[Version difference data]
Start of Block
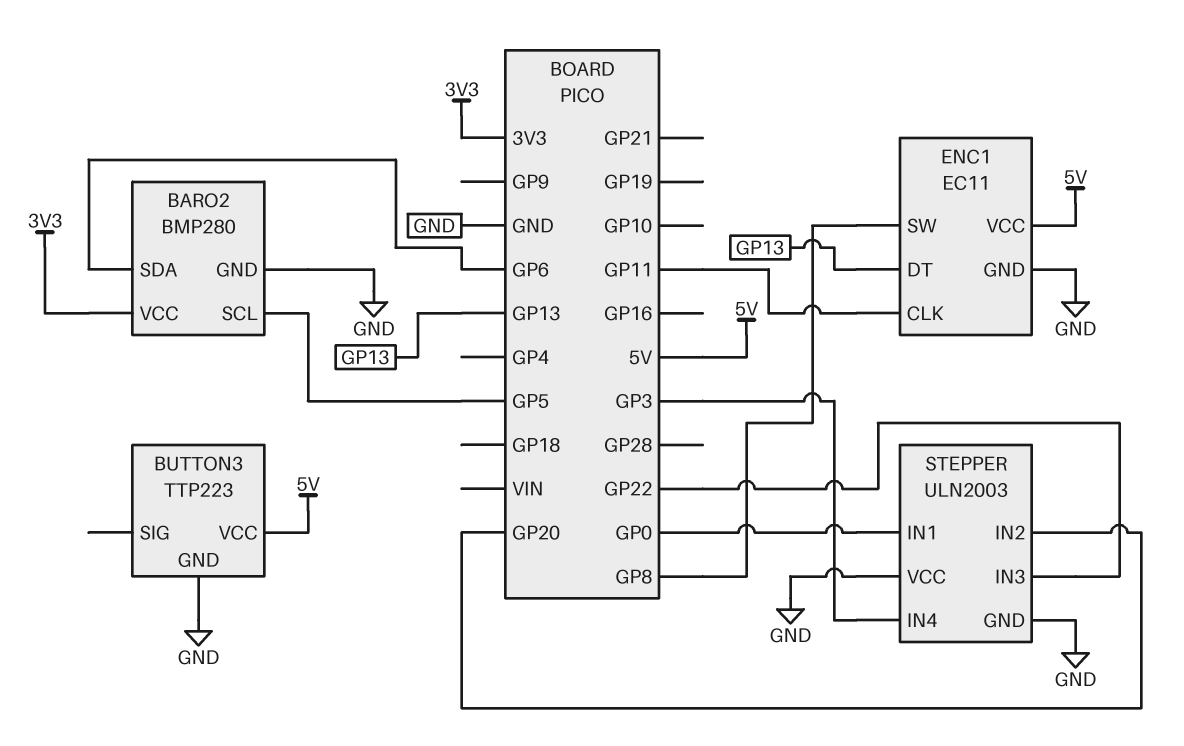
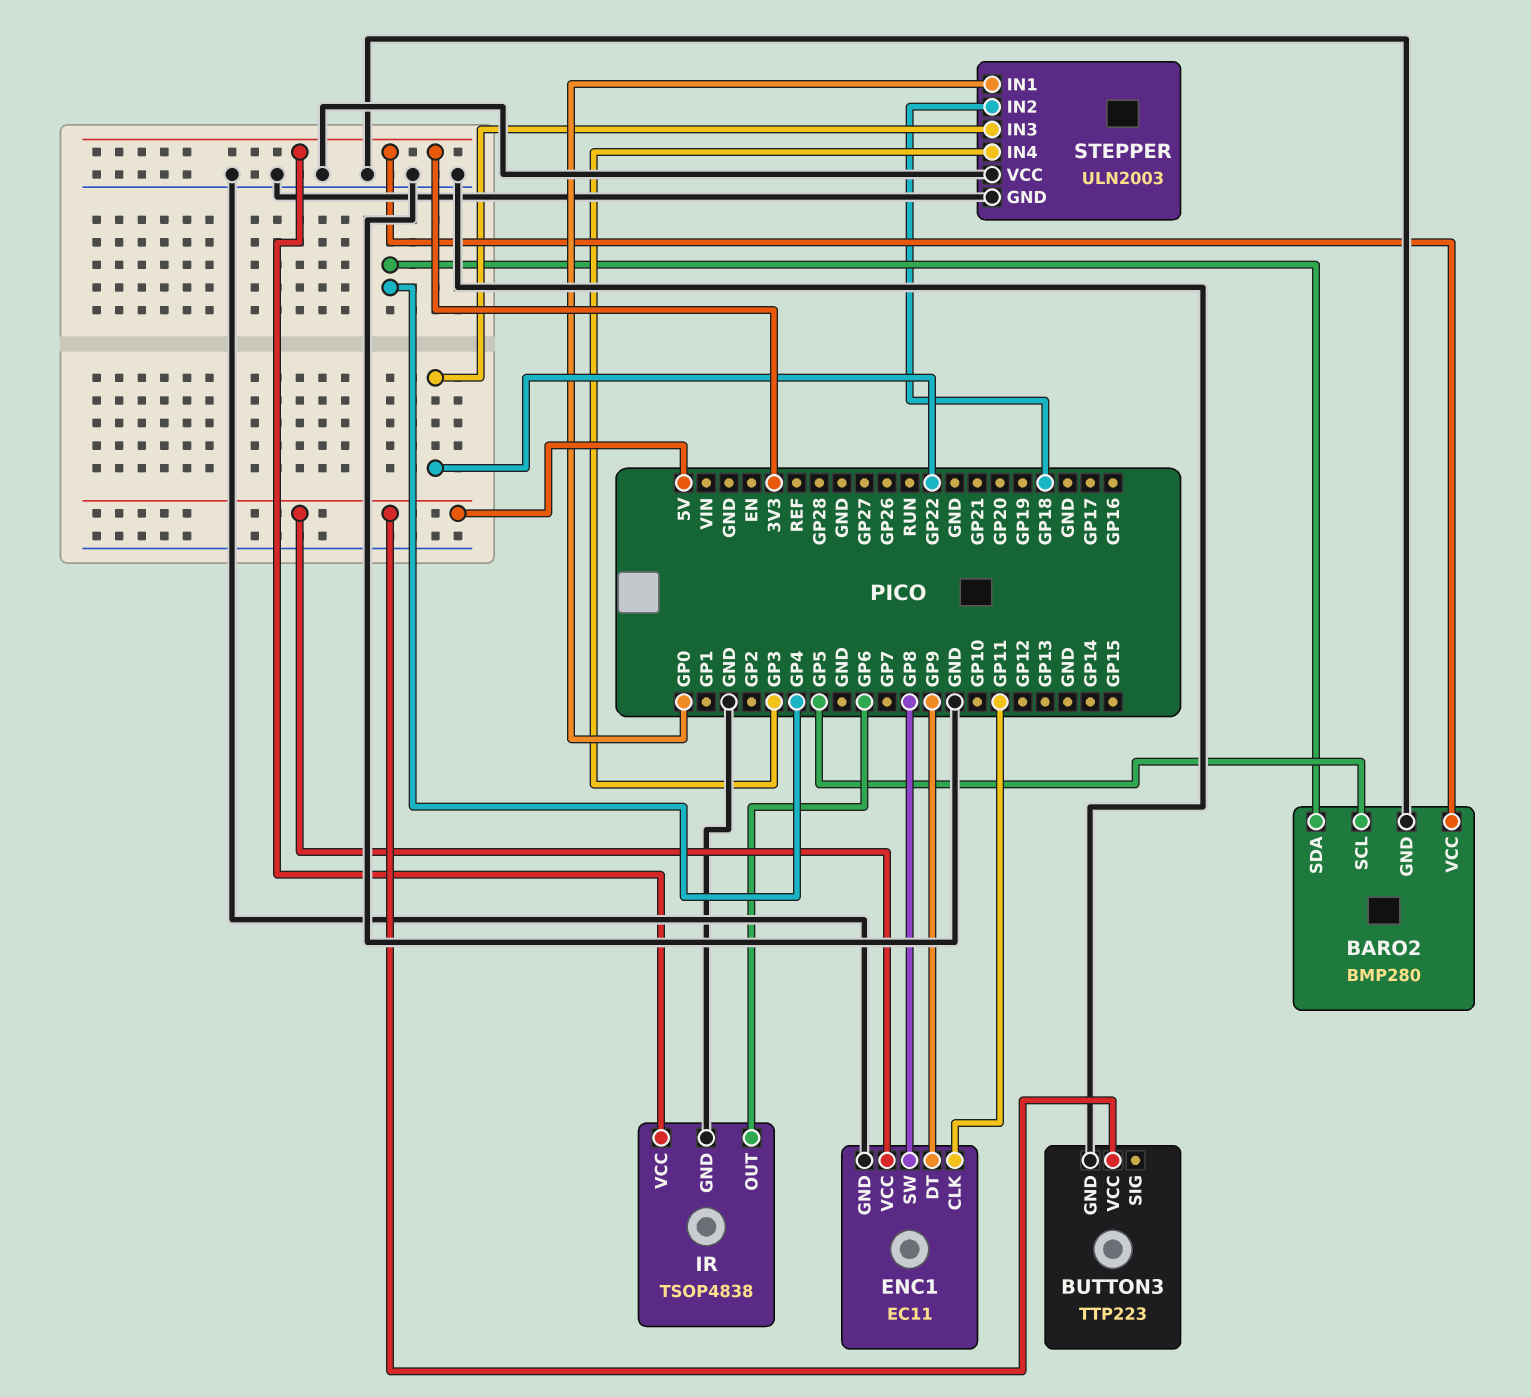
BARO2 pin SDA: GP6 -> GP4
ENC1 pin DT: GP13 -> GP9
IR: none -> TSOP4838
IR pin GND: none -> GND
IR pin OUT: none -> GP6
IR pin VCC: none -> 3V3
STEPPER pin IN2: GP20 -> GP18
End of Block
What to work on
Each entry above must be set down word for word; none of its pictures belong in the copy.

Exercise response
BARO2 pin SDA: GP6 -> GP4
ENC1 pin DT: GP13 -> GP9
IR: none -> TSOP4838
IR pin GND: none -> GND
IR pin OUT: none -> GP6
IR pin VCC: none -> 3V3
STEPPER pin IN2: GP20 -> GP18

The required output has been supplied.